**DATASET EXCERPT:**

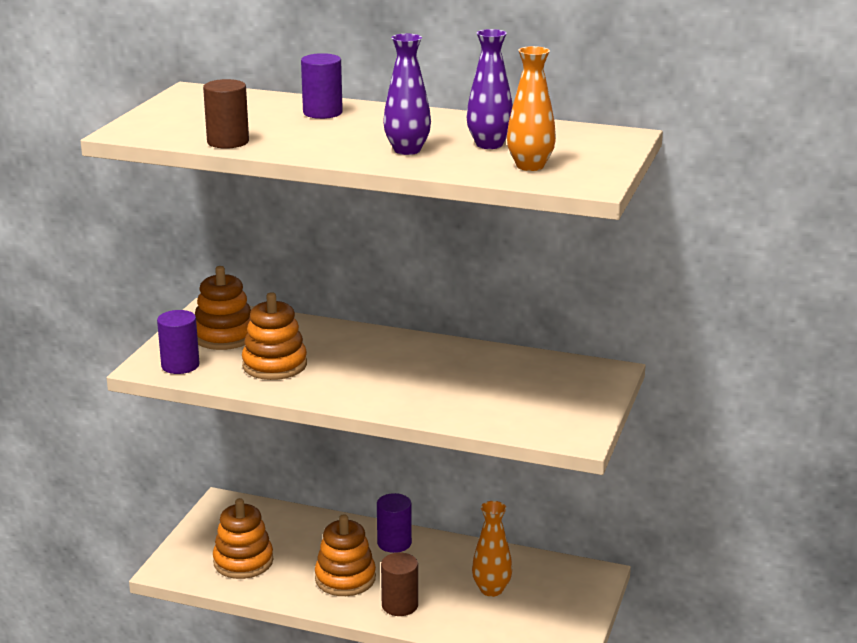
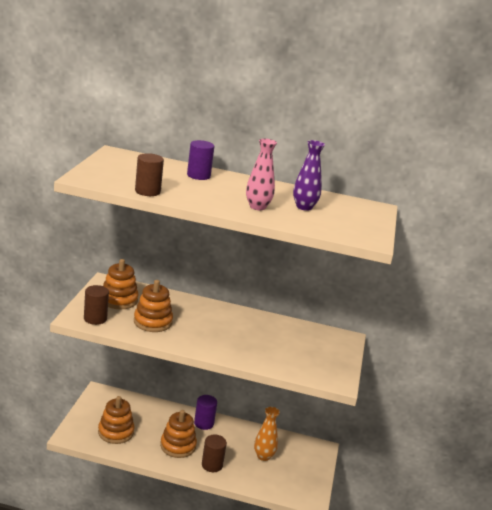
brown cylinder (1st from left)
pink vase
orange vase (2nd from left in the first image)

**EXERCISE DIRECTIONS:** The word "from" appears in some lines above. Return every one of those lines.

**YOUR SOLUTION:**
brown cylinder (1st from left)
orange vase (2nd from left in the first image)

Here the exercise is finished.